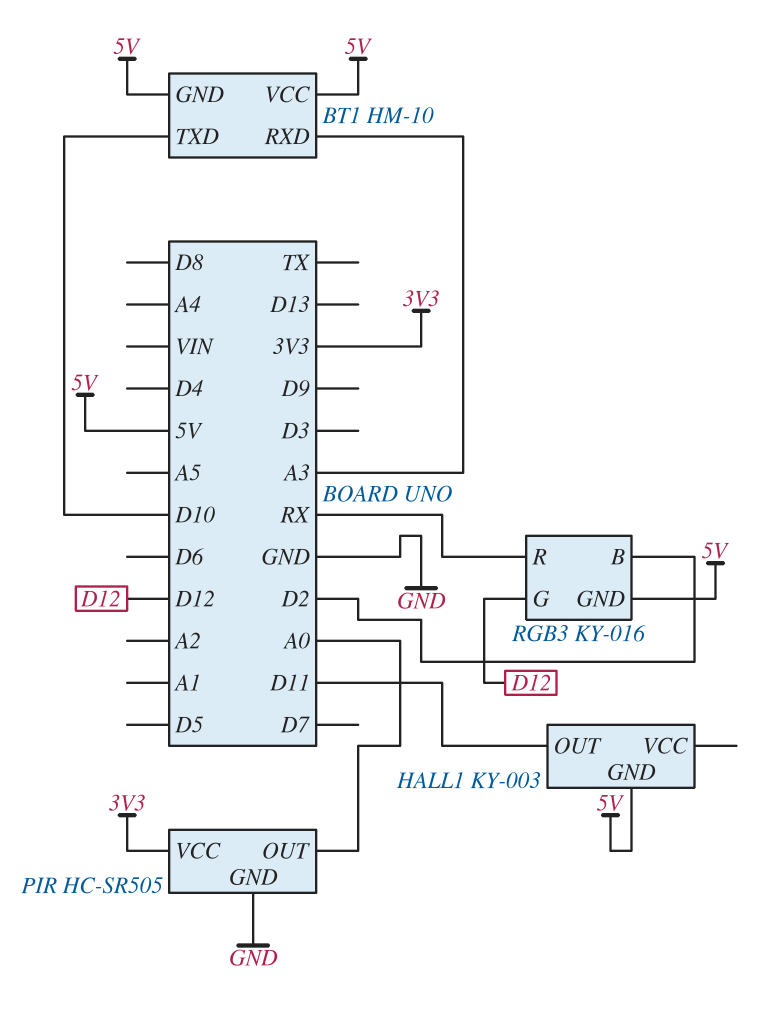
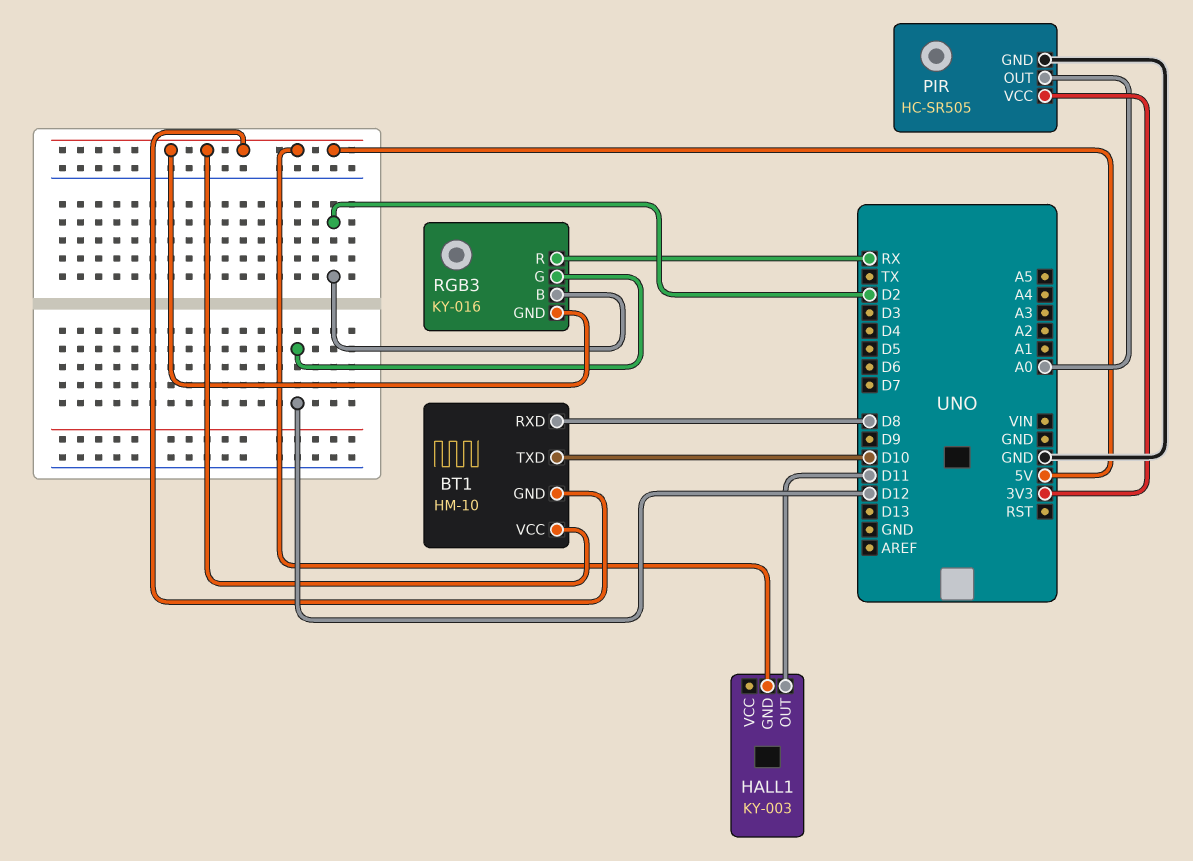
BT1 pin RXD: A3 -> D8

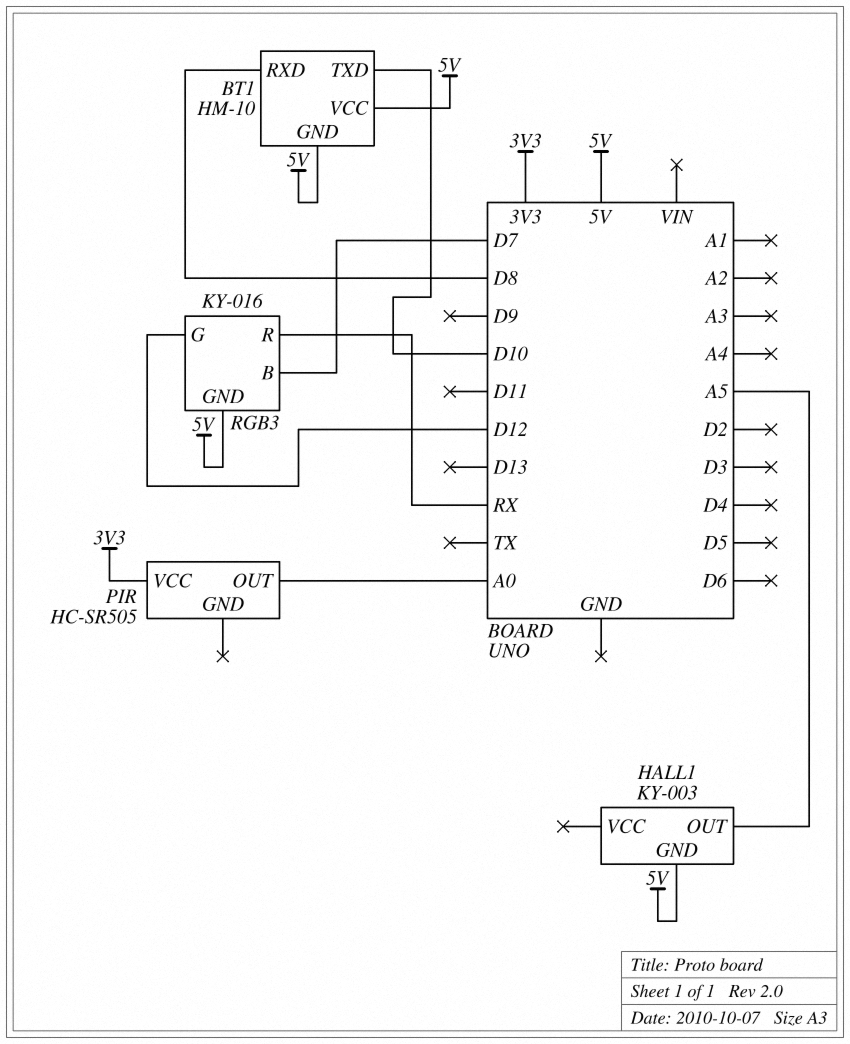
HALL1 pin OUT: D11 -> A5
PIR pin GND: GND -> none
RGB3 pin B: D2 -> D7

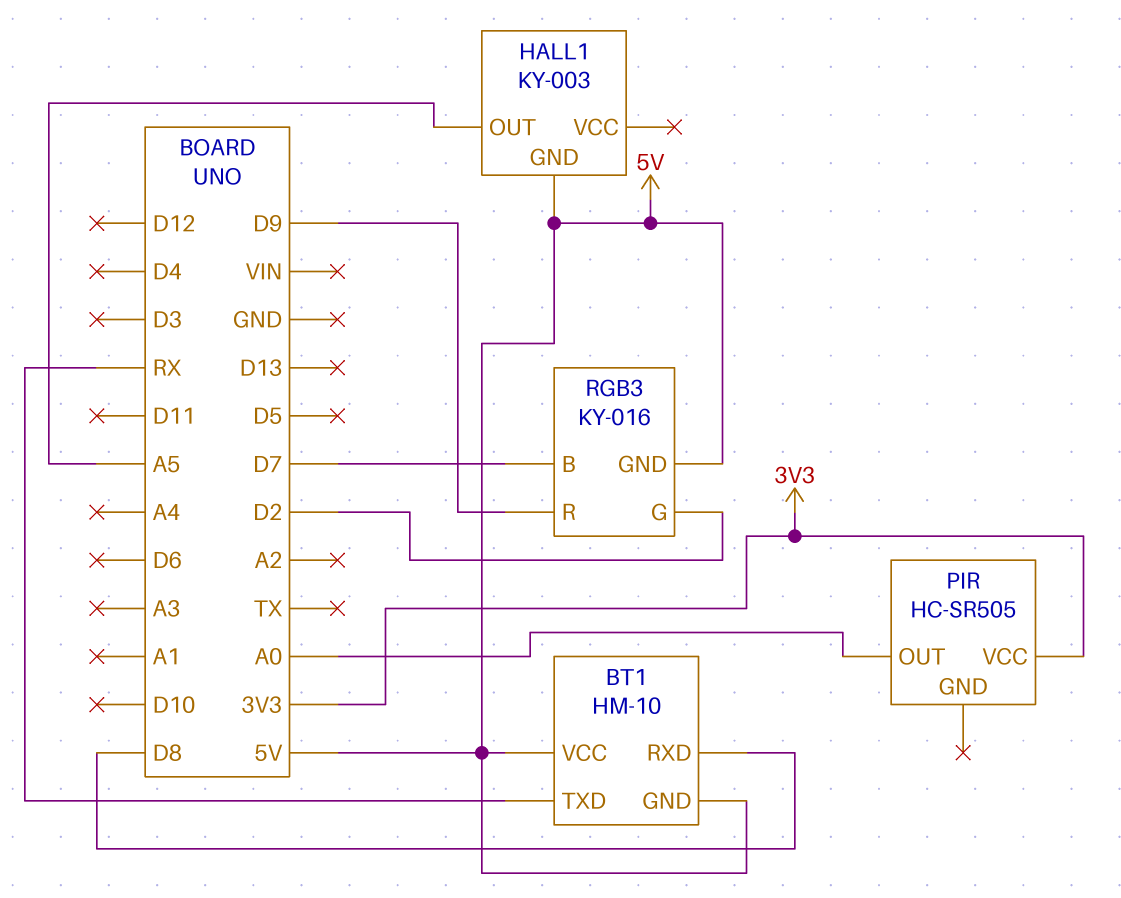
BT1 pin TXD: D10 -> RX
RGB3 pin G: D12 -> D2
RGB3 pin R: RX -> D9

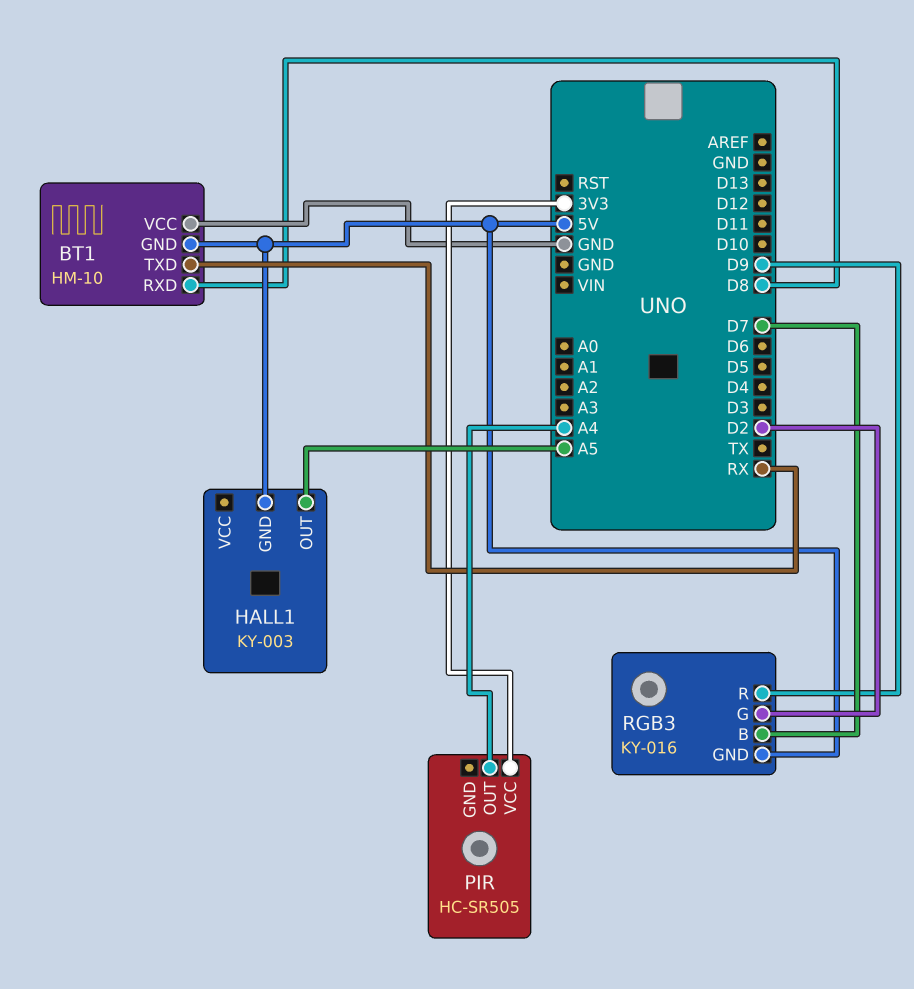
BT1 pin VCC: 5V -> GND
PIR pin OUT: A0 -> A4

┄┄┄┄┄┄┄┄┄┄┄┄┄┄┄┄┄┄┄┄

ASSIGNMENT:
Every line of the data above is to be set down exactly; the pictures are not.

SOLUTION BELOW:
BT1 pin RXD: A3 -> D8

HALL1 pin OUT: D11 -> A5
PIR pin GND: GND -> none
RGB3 pin B: D2 -> D7

BT1 pin TXD: D10 -> RX
RGB3 pin G: D12 -> D2
RGB3 pin R: RX -> D9

BT1 pin VCC: 5V -> GND
PIR pin OUT: A0 -> A4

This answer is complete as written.